What you should do:
The task calls for each record to be given again exactly.

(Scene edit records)
________

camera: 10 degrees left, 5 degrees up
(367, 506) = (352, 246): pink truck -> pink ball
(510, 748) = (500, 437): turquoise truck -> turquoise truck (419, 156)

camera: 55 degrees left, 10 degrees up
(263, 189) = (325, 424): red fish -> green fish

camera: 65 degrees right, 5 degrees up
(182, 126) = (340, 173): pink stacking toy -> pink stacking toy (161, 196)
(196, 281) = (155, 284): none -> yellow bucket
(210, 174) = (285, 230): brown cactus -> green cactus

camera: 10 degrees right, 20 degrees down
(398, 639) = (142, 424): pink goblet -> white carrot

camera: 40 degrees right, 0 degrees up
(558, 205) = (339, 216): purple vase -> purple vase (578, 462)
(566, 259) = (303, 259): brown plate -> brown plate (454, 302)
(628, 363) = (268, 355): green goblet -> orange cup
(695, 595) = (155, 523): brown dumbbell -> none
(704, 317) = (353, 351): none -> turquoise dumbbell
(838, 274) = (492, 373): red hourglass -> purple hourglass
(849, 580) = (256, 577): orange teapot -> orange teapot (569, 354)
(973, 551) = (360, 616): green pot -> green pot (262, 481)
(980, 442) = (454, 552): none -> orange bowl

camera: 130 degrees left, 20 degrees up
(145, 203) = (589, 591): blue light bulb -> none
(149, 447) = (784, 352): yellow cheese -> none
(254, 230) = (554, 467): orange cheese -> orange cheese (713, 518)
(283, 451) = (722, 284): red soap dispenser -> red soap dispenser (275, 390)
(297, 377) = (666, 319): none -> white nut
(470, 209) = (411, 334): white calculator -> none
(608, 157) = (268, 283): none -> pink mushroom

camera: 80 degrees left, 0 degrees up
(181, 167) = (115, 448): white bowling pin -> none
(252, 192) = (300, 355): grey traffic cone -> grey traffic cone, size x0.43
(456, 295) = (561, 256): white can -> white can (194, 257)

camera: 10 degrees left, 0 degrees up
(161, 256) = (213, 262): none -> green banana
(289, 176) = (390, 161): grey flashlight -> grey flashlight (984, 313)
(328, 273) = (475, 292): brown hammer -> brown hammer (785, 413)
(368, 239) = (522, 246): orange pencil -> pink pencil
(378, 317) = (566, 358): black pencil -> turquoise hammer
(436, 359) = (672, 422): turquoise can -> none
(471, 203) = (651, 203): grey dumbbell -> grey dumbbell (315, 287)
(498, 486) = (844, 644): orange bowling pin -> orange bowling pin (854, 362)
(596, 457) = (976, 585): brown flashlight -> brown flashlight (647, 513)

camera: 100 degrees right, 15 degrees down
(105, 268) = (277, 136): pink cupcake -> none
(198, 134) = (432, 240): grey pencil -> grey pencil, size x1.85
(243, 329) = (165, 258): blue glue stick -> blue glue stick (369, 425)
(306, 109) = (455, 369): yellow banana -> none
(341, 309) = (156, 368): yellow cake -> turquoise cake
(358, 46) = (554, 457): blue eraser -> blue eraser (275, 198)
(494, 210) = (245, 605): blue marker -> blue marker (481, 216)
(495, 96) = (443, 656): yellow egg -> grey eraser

________

Solution to the problem:
camera: 10 degrees left, 5 degrees up
(367, 506) = (352, 246): pink truck -> pink ball
(510, 748) = (500, 437): turquoise truck -> turquoise truck (419, 156)

camera: 55 degrees left, 10 degrees up
(263, 189) = (325, 424): red fish -> green fish

camera: 65 degrees right, 5 degrees up
(182, 126) = (340, 173): pink stacking toy -> pink stacking toy (161, 196)
(196, 281) = (155, 284): none -> yellow bucket
(210, 174) = (285, 230): brown cactus -> green cactus

camera: 10 degrees right, 20 degrees down
(398, 639) = (142, 424): pink goblet -> white carrot

camera: 40 degrees right, 0 degrees up
(558, 205) = (339, 216): purple vase -> purple vase (578, 462)
(566, 259) = (303, 259): brown plate -> brown plate (454, 302)
(628, 363) = (268, 355): green goblet -> orange cup
(695, 595) = (155, 523): brown dumbbell -> none
(704, 317) = (353, 351): none -> turquoise dumbbell
(838, 274) = (492, 373): red hourglass -> purple hourglass
(849, 580) = (256, 577): orange teapot -> orange teapot (569, 354)
(973, 551) = (360, 616): green pot -> green pot (262, 481)
(980, 442) = (454, 552): none -> orange bowl

camera: 130 degrees left, 20 degrees up
(145, 203) = (589, 591): blue light bulb -> none
(149, 447) = (784, 352): yellow cheese -> none
(254, 230) = (554, 467): orange cheese -> orange cheese (713, 518)
(283, 451) = (722, 284): red soap dispenser -> red soap dispenser (275, 390)
(297, 377) = (666, 319): none -> white nut
(470, 209) = (411, 334): white calculator -> none
(608, 157) = (268, 283): none -> pink mushroom

camera: 80 degrees left, 0 degrees up
(181, 167) = (115, 448): white bowling pin -> none
(252, 192) = (300, 355): grey traffic cone -> grey traffic cone, size x0.43
(456, 295) = (561, 256): white can -> white can (194, 257)

camera: 10 degrees left, 0 degrees up
(161, 256) = (213, 262): none -> green banana
(289, 176) = (390, 161): grey flashlight -> grey flashlight (984, 313)
(328, 273) = (475, 292): brown hammer -> brown hammer (785, 413)
(368, 239) = (522, 246): orange pencil -> pink pencil
(378, 317) = (566, 358): black pencil -> turquoise hammer
(436, 359) = (672, 422): turquoise can -> none
(471, 203) = (651, 203): grey dumbbell -> grey dumbbell (315, 287)
(498, 486) = (844, 644): orange bowling pin -> orange bowling pin (854, 362)
(596, 457) = (976, 585): brown flashlight -> brown flashlight (647, 513)

camera: 100 degrees right, 15 degrees down
(105, 268) = (277, 136): pink cupcake -> none
(198, 134) = (432, 240): grey pencil -> grey pencil, size x1.85
(243, 329) = (165, 258): blue glue stick -> blue glue stick (369, 425)
(306, 109) = (455, 369): yellow banana -> none
(341, 309) = (156, 368): yellow cake -> turquoise cake
(358, 46) = (554, 457): blue eraser -> blue eraser (275, 198)
(494, 210) = (245, 605): blue marker -> blue marker (481, 216)
(495, 96) = (443, 656): yellow egg -> grey eraser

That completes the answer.